Segment Open

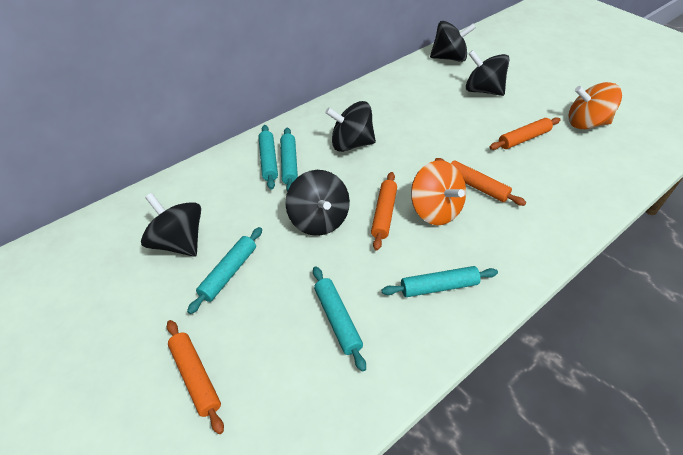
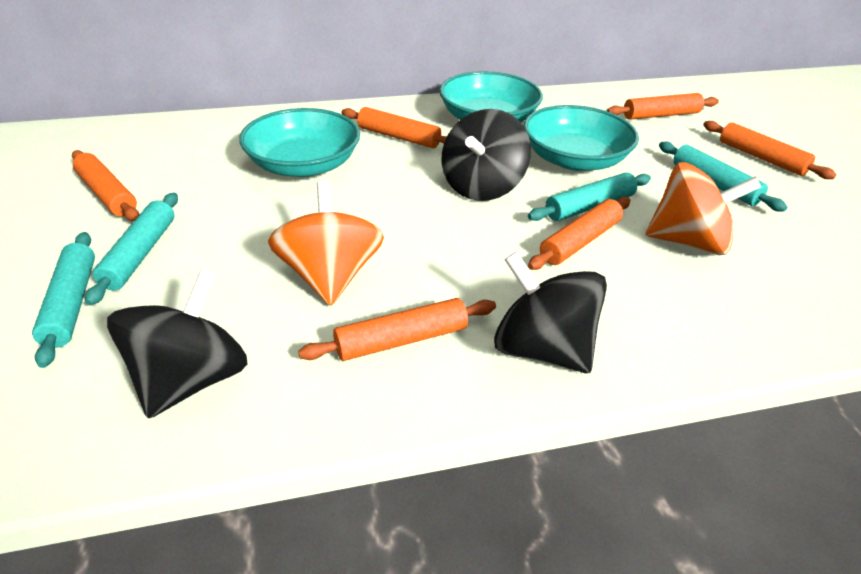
black spinning top: 5 -> 3
orange rolling pin: 4 -> 6
turquoise bowl: 0 -> 3
turquoise rolling pin: 5 -> 4

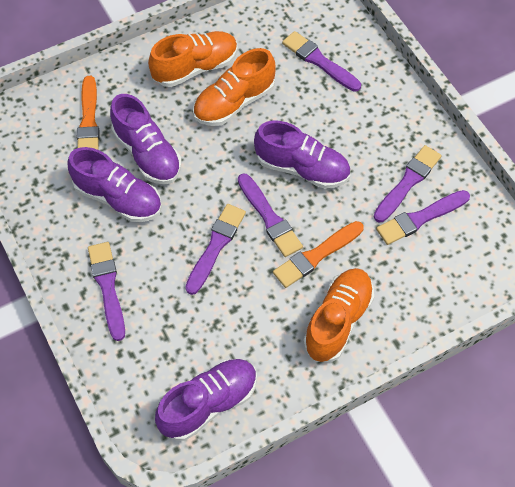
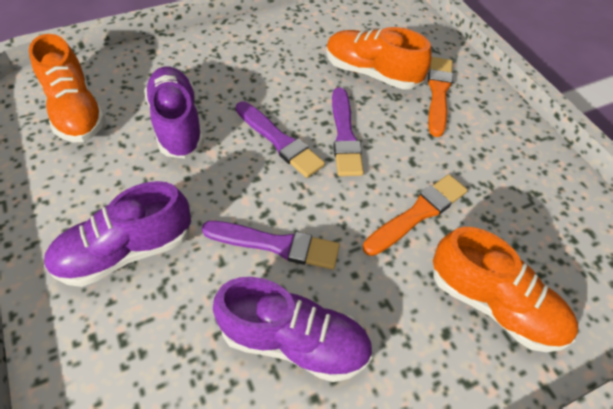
purple brush: 6 -> 3
purple shoe: 4 -> 3

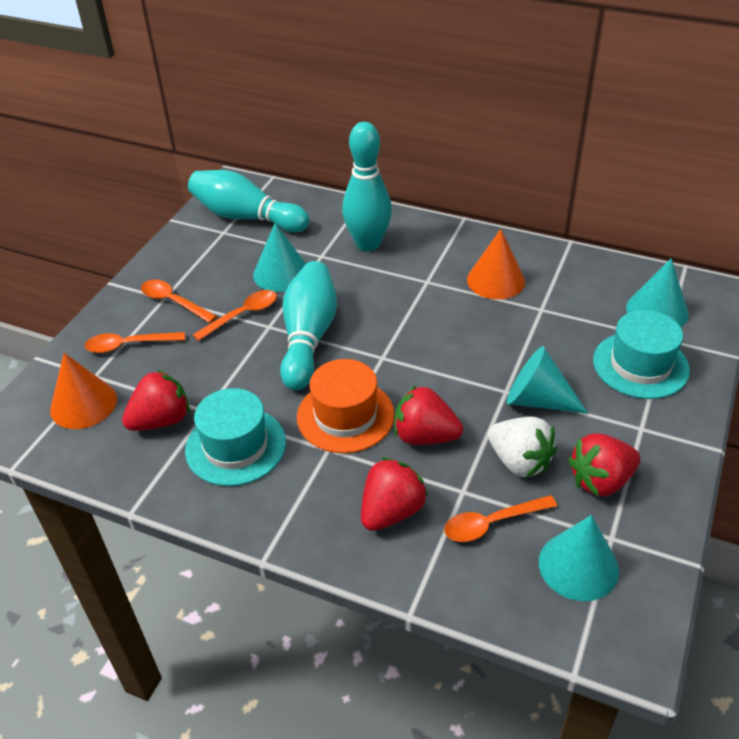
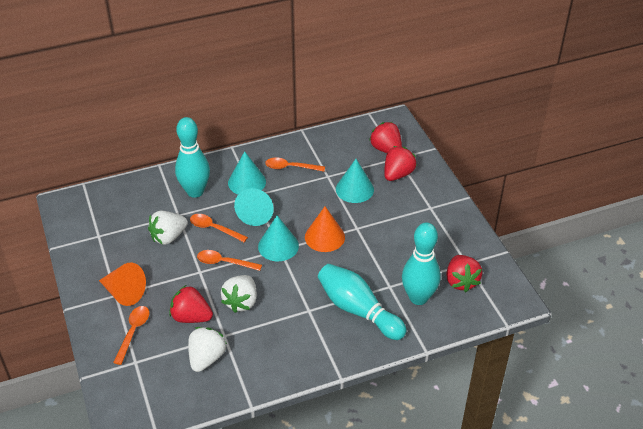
orange hat: 1 -> 0
turquoise hat: 2 -> 0
white strawberry: 1 -> 3

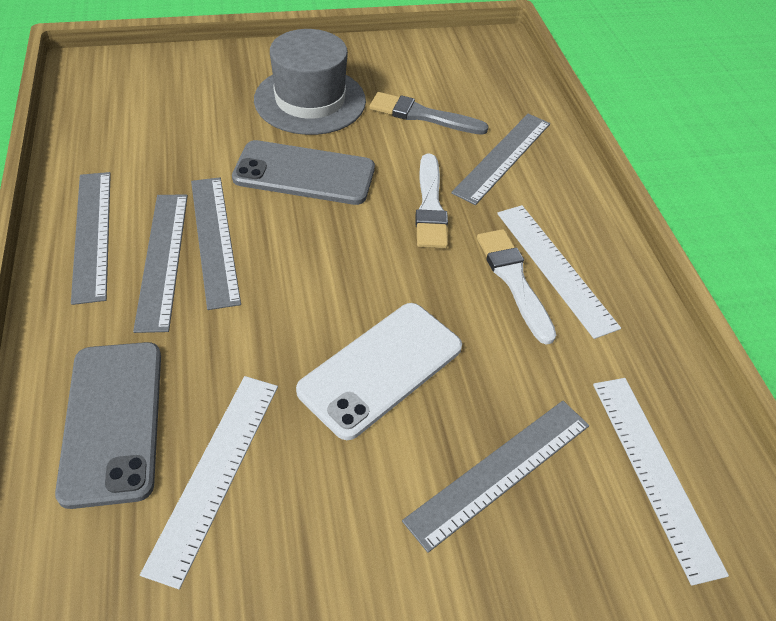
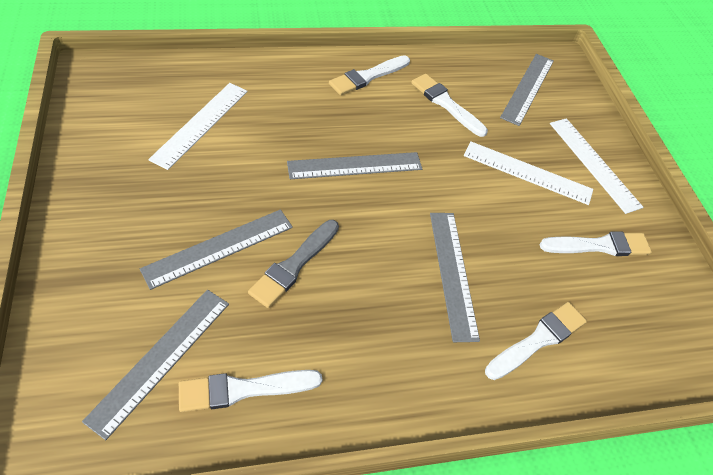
grey hat: 1 -> 0
grey phone: 2 -> 0
white brush: 2 -> 5
white phone: 1 -> 0

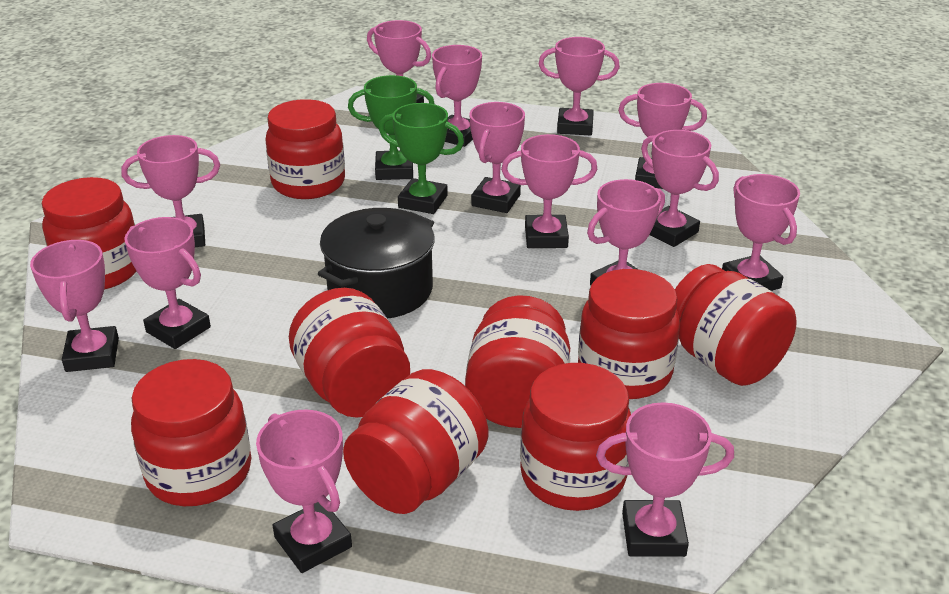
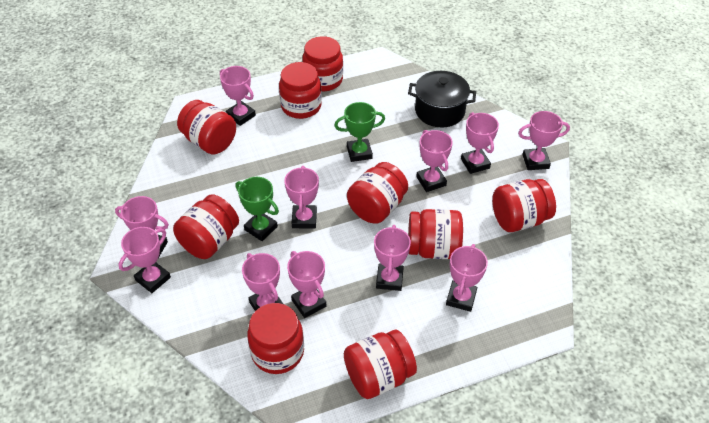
pink trophy: 14 -> 11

Segment Closed

▶ **TASK**
Write out verbatim the lines from the one containing "grey phone: 2 -> 0" through the last line of the listing above, and no other lines; omit pictures.

▶ **OUTPUT**
grey phone: 2 -> 0
white brush: 2 -> 5
white phone: 1 -> 0

pink trophy: 14 -> 11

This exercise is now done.